→ Your task
Below are entries. Pull out all lines containing "recolor".

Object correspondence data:
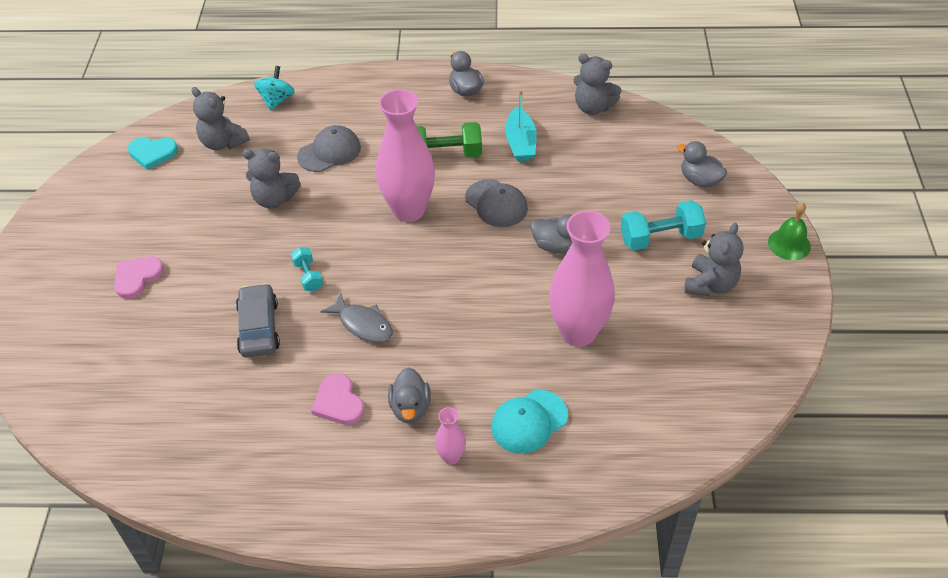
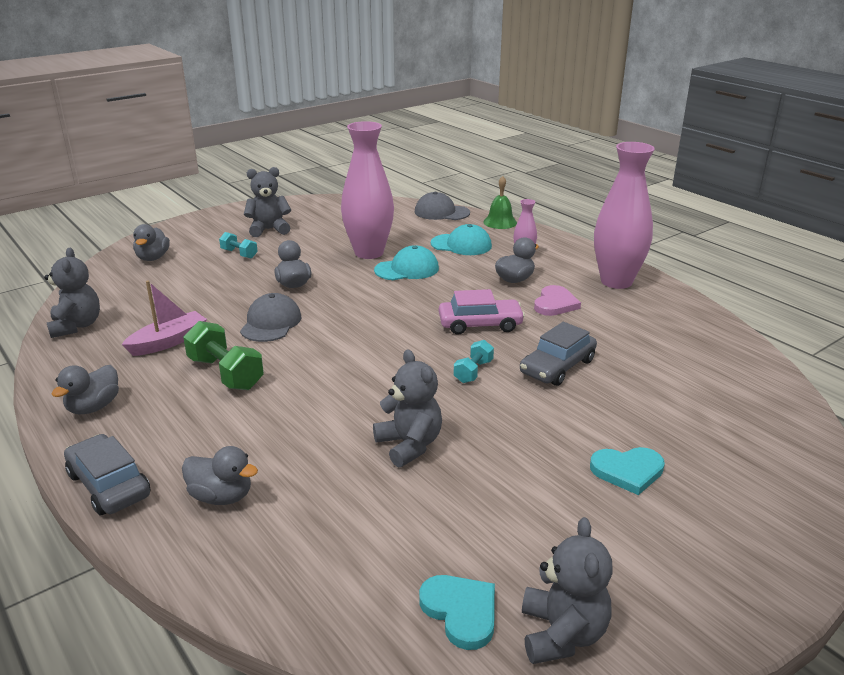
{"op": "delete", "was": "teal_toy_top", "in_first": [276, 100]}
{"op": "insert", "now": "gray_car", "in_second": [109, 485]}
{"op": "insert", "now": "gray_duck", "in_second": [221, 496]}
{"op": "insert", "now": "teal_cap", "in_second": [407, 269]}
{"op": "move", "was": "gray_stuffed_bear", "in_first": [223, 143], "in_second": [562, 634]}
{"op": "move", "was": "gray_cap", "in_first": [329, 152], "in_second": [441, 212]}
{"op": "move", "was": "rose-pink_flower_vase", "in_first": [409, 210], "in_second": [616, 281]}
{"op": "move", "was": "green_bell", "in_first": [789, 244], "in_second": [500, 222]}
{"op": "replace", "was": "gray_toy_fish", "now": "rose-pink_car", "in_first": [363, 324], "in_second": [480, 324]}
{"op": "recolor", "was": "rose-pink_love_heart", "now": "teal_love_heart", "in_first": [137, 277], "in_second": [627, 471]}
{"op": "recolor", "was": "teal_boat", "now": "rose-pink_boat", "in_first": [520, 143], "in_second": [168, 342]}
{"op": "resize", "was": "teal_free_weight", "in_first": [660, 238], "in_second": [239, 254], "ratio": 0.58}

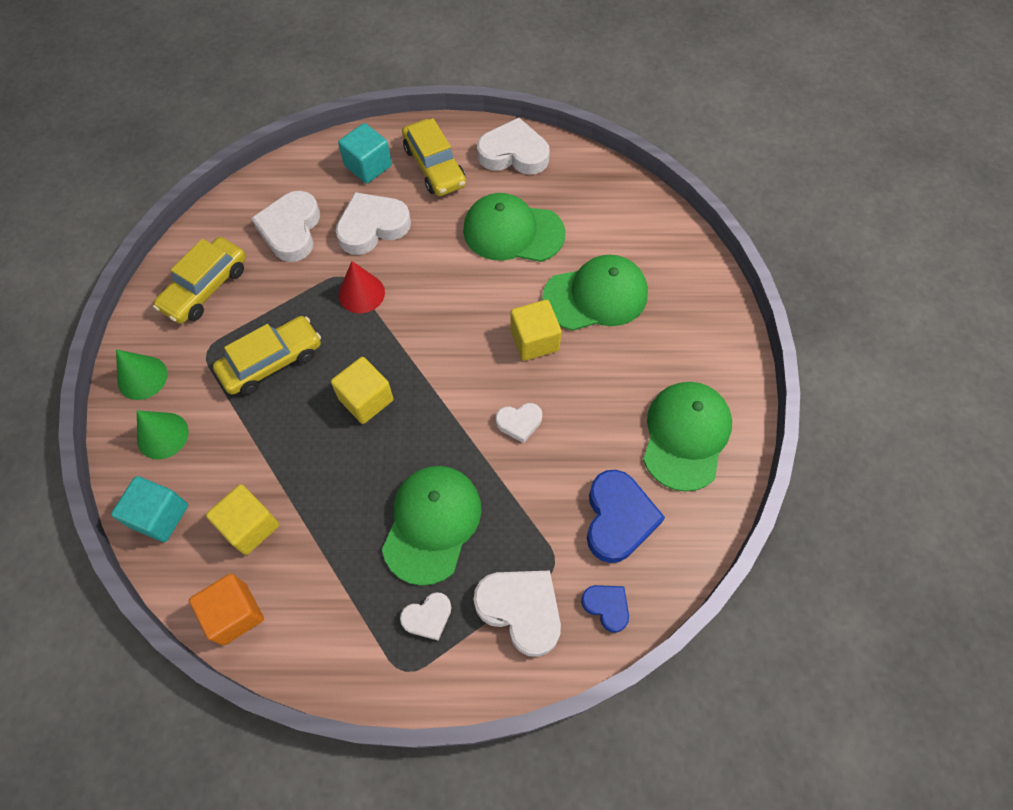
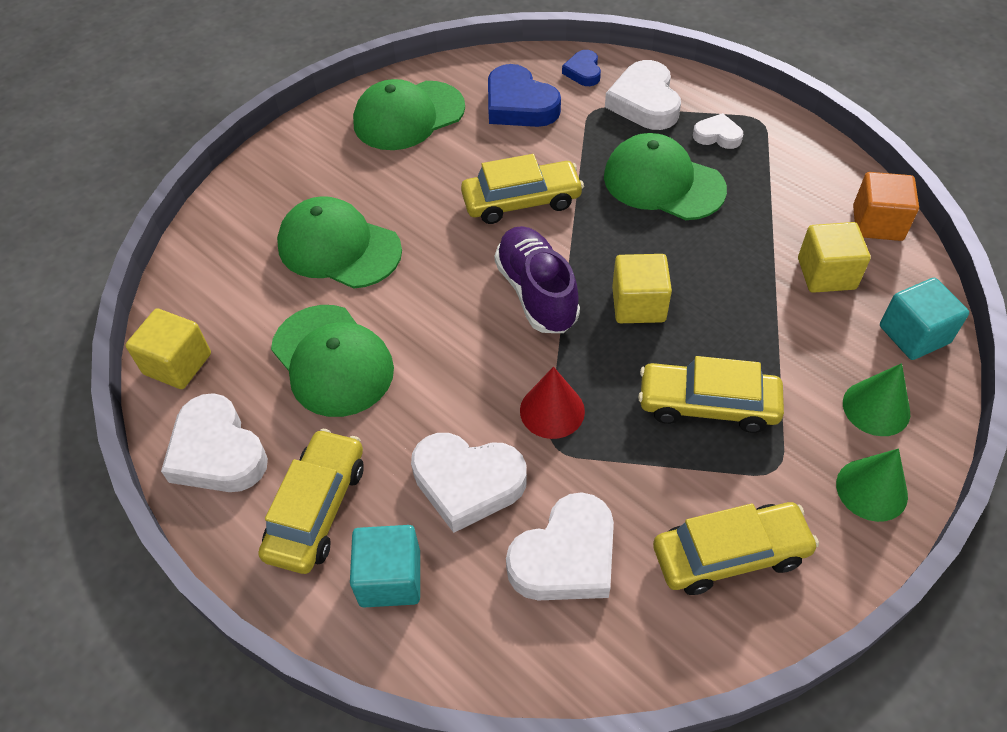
{"op": "insert", "now": "violet_shoe", "in_second": [536, 293]}
{"op": "move", "was": "golden_solid_cube", "in_first": [534, 340], "in_second": [177, 364]}
{"op": "replace", "was": "pure_white_love_heart", "now": "golden_car", "in_first": [519, 423], "in_second": [521, 201]}
{"op": "rotate", "was": "green_cap", "in_first": [432, 524], "in_second": [663, 183], "clockwise": 60}
{"op": "rotate", "was": "royal_blue_love_heart", "in_first": [618, 519], "in_second": [519, 105], "clockwise": -90}

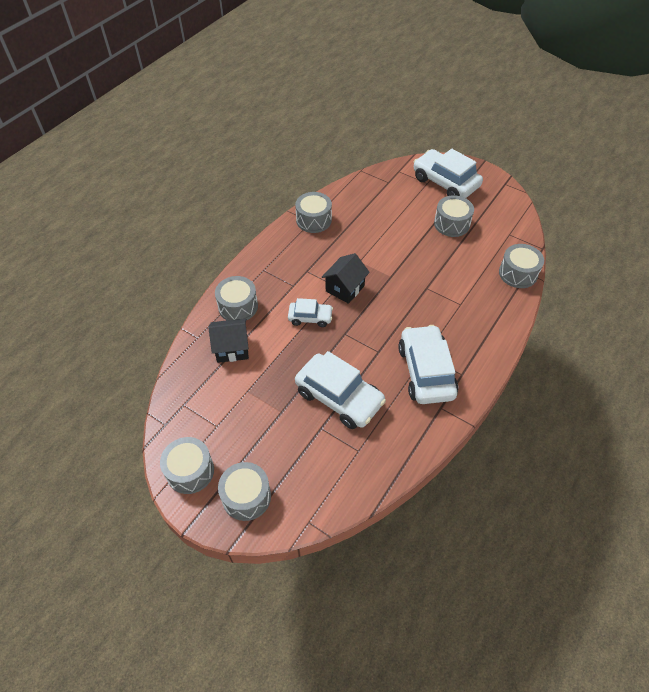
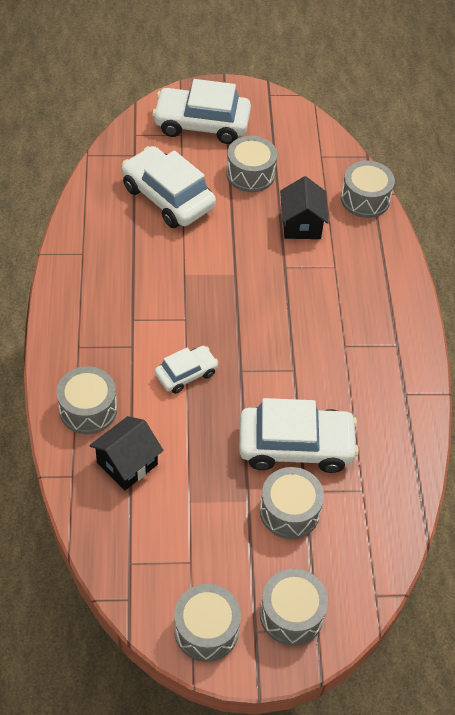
{"op": "move", "was": "gray_drum", "in_first": [314, 220], "in_second": [289, 511]}
{"op": "move", "was": "black_toy_house", "in_first": [345, 288], "in_second": [301, 225]}
{"op": "move", "was": "pure_white_car", "in_first": [426, 371], "in_second": [168, 197]}

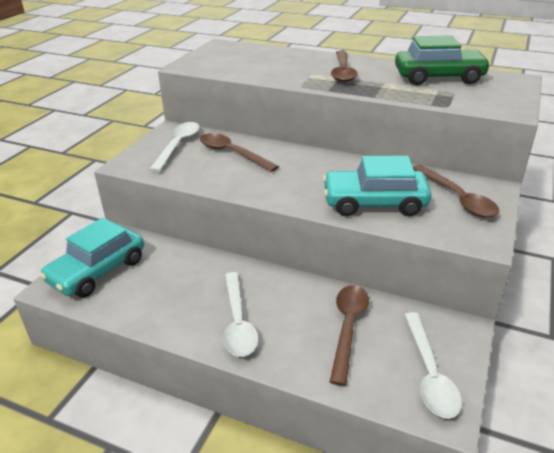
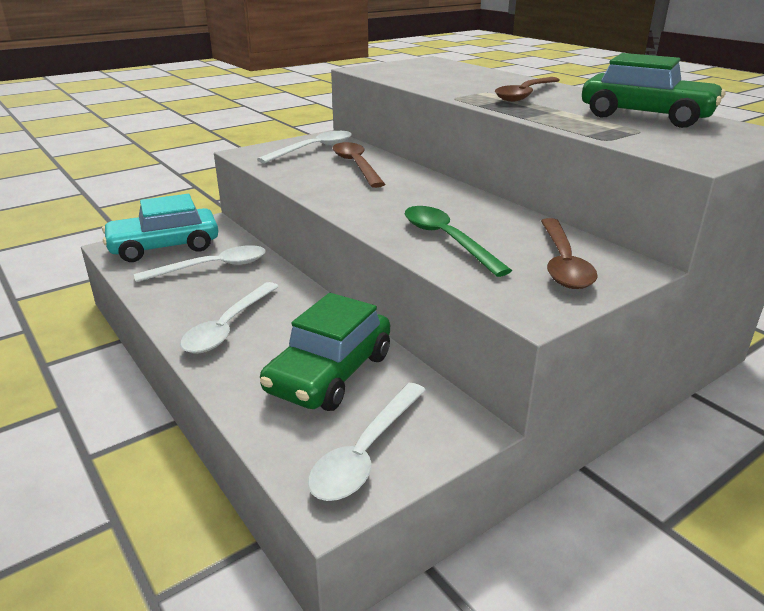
{"op": "insert", "now": "pure_white_tablespoon", "in_second": [212, 267]}
{"op": "replace", "was": "teal_car", "now": "green_tablespoon", "in_first": [374, 203], "in_second": [447, 240]}
{"op": "replace", "was": "dark_brown_tablespoon", "now": "green_car", "in_first": [348, 328], "in_second": [330, 373]}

→ Task response
{"op": "recolor", "was": "rose-pink_love_heart", "now": "teal_love_heart", "in_first": [137, 277], "in_second": [627, 471]}
{"op": "recolor", "was": "teal_boat", "now": "rose-pink_boat", "in_first": [520, 143], "in_second": [168, 342]}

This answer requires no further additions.